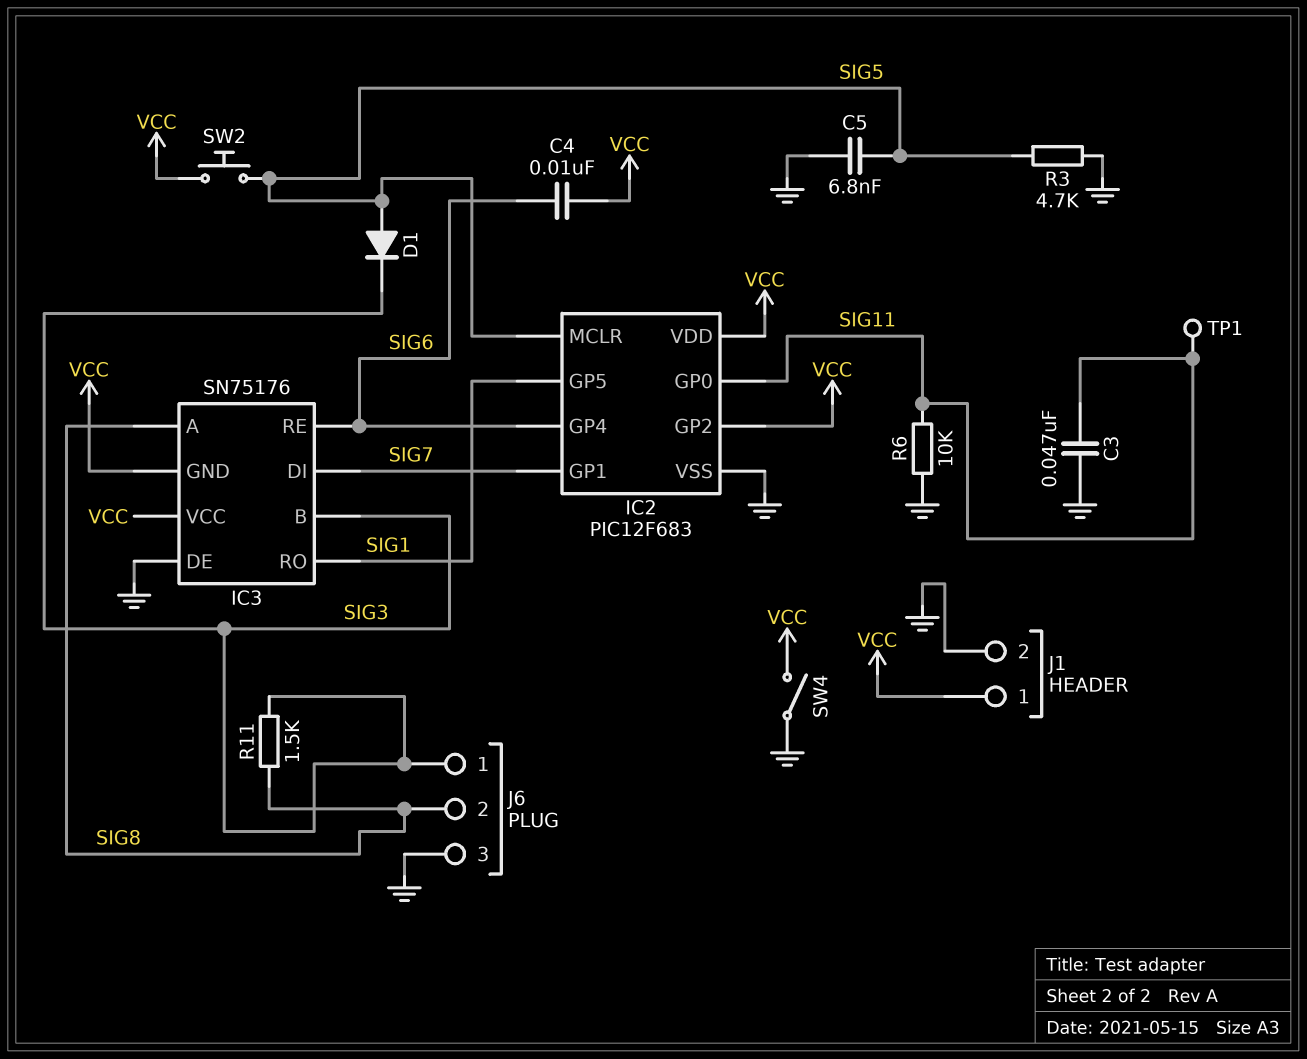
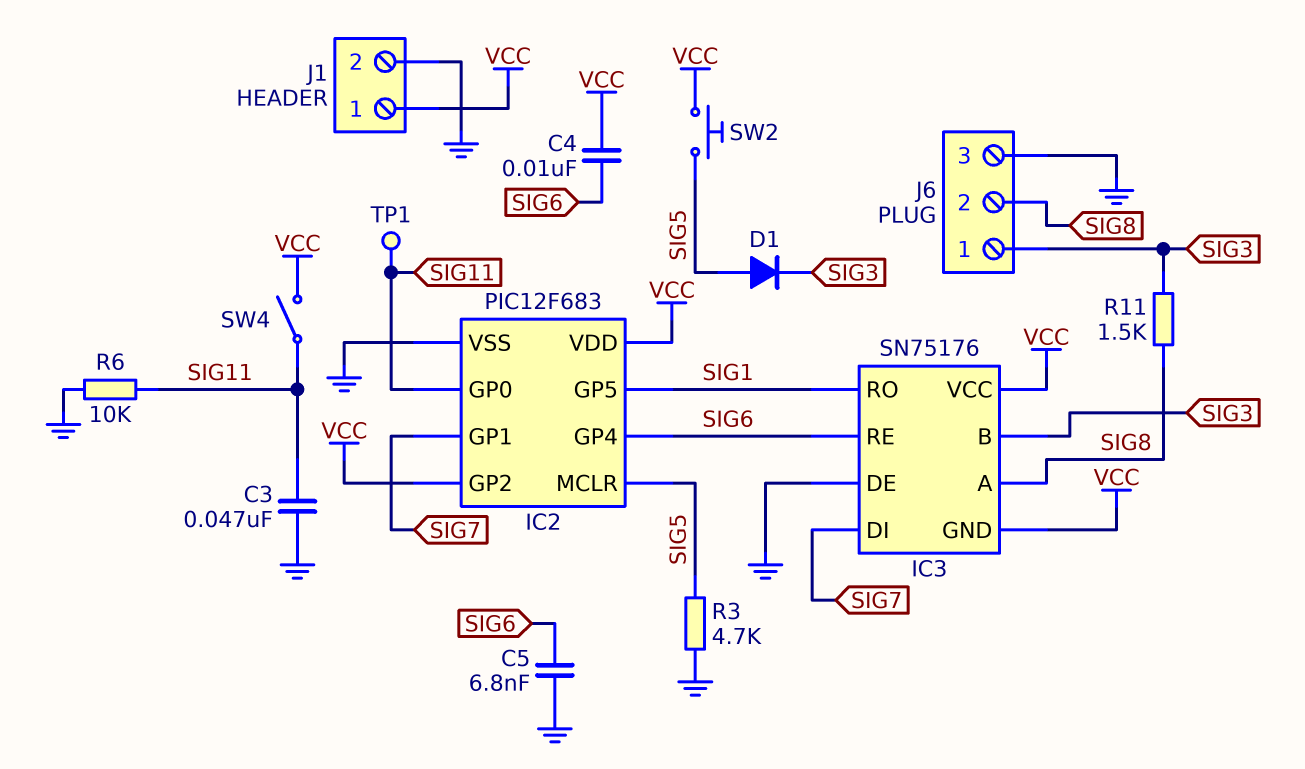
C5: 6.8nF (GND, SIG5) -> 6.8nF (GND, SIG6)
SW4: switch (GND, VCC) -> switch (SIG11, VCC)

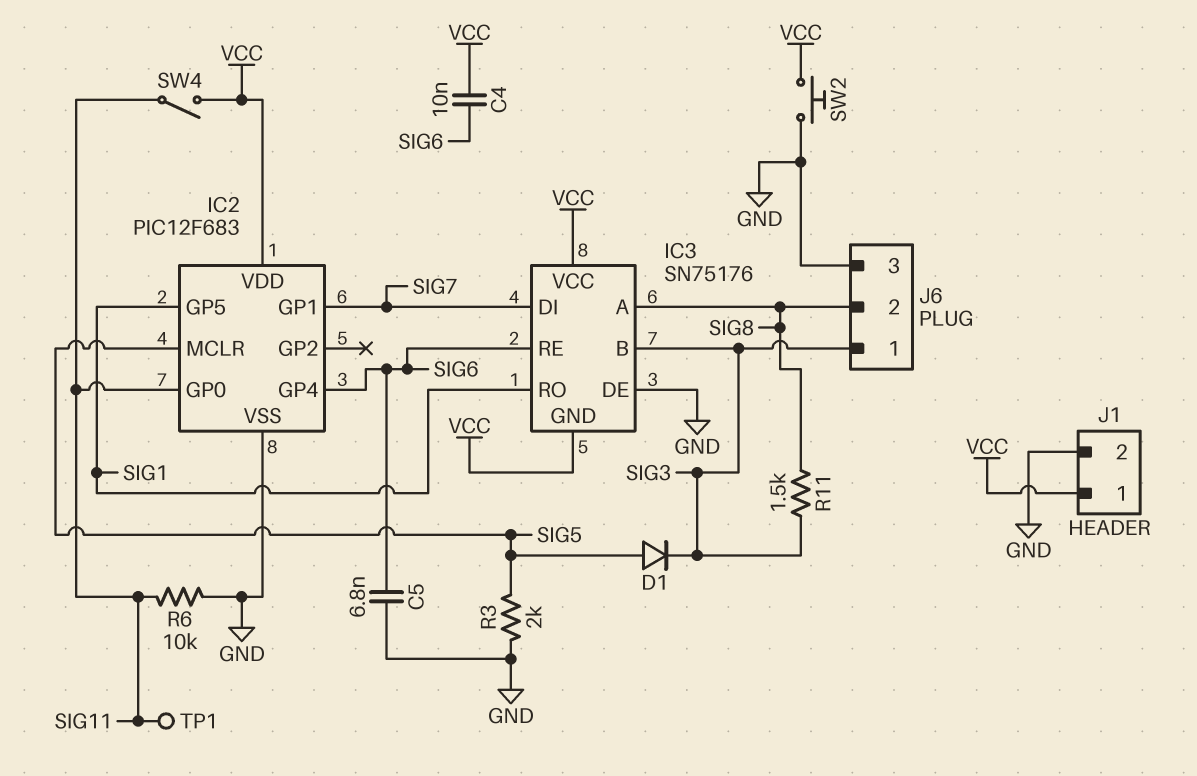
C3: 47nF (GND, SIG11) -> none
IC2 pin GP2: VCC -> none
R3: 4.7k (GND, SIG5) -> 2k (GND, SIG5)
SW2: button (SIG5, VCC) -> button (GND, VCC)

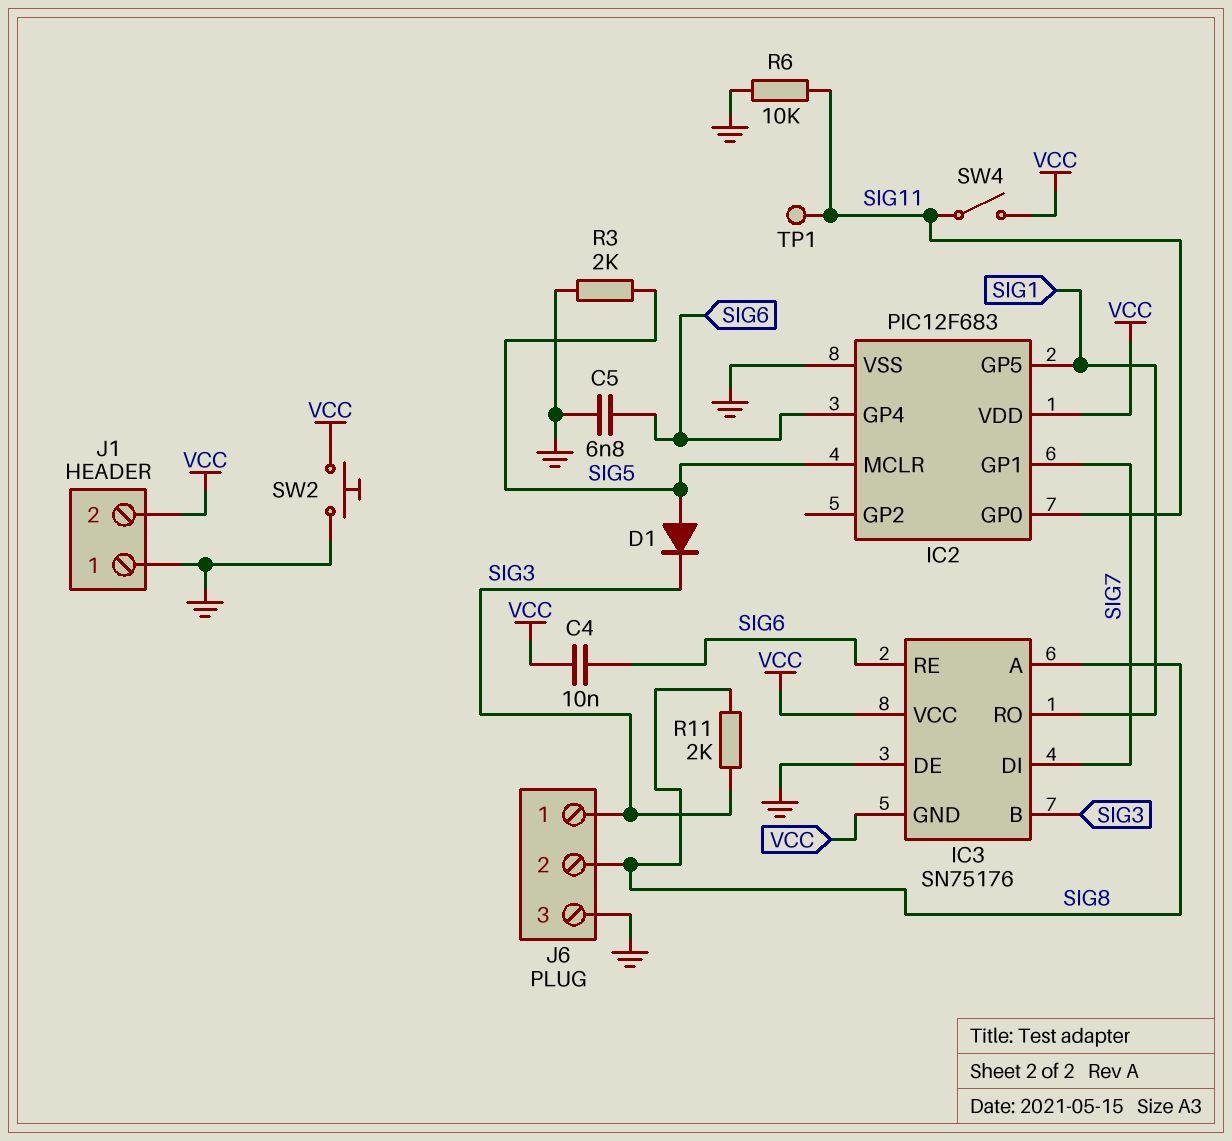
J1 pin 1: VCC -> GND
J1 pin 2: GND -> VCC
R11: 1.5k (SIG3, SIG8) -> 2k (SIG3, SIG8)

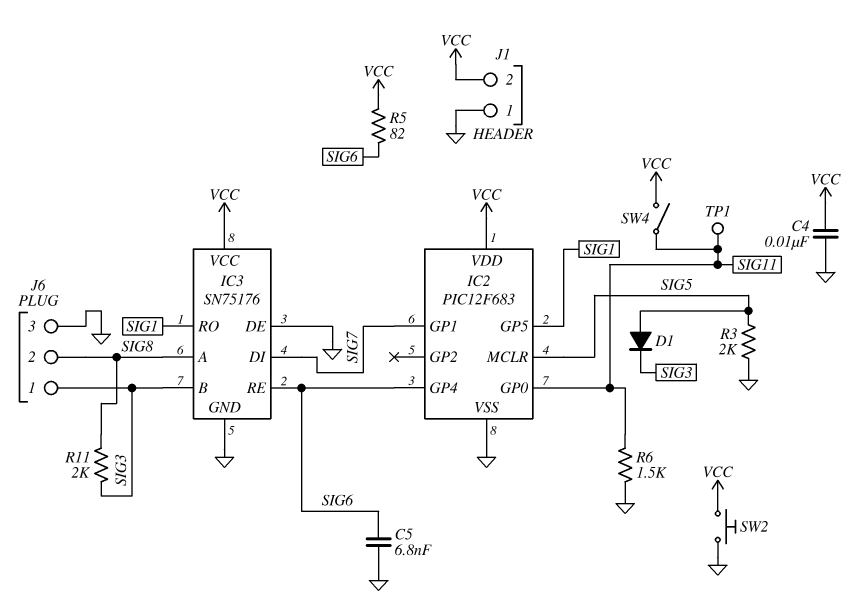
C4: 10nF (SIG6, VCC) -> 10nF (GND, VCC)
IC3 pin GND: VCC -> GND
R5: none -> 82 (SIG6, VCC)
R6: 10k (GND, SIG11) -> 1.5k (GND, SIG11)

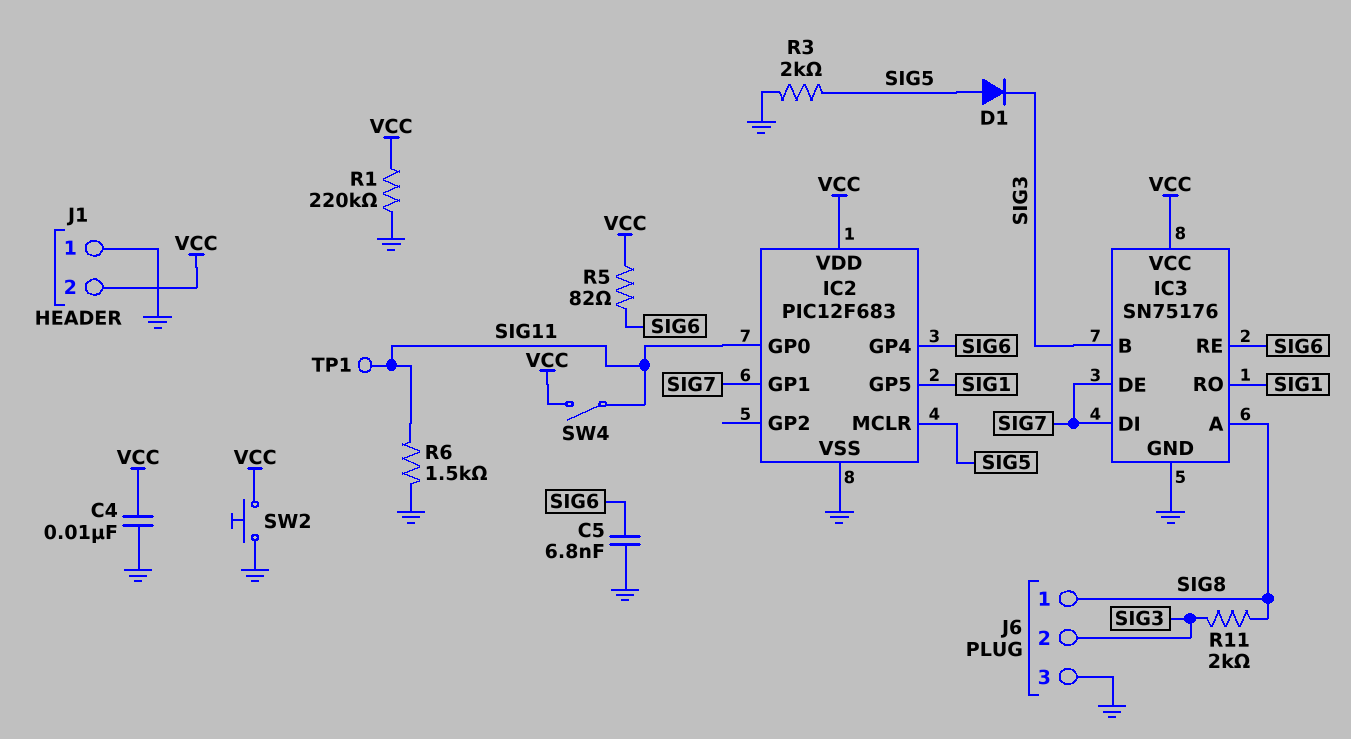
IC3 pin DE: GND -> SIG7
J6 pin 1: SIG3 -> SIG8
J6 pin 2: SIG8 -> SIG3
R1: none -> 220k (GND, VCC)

------------------------------------------------------------

● **TASK DETAILS**
Working through the entries above, copy every line in which "none" is found.

● **SOLUTION TO THE PROBLEM**
C3: 47nF (GND, SIG11) -> none
IC2 pin GP2: VCC -> none
R5: none -> 82 (SIG6, VCC)
R1: none -> 220k (GND, VCC)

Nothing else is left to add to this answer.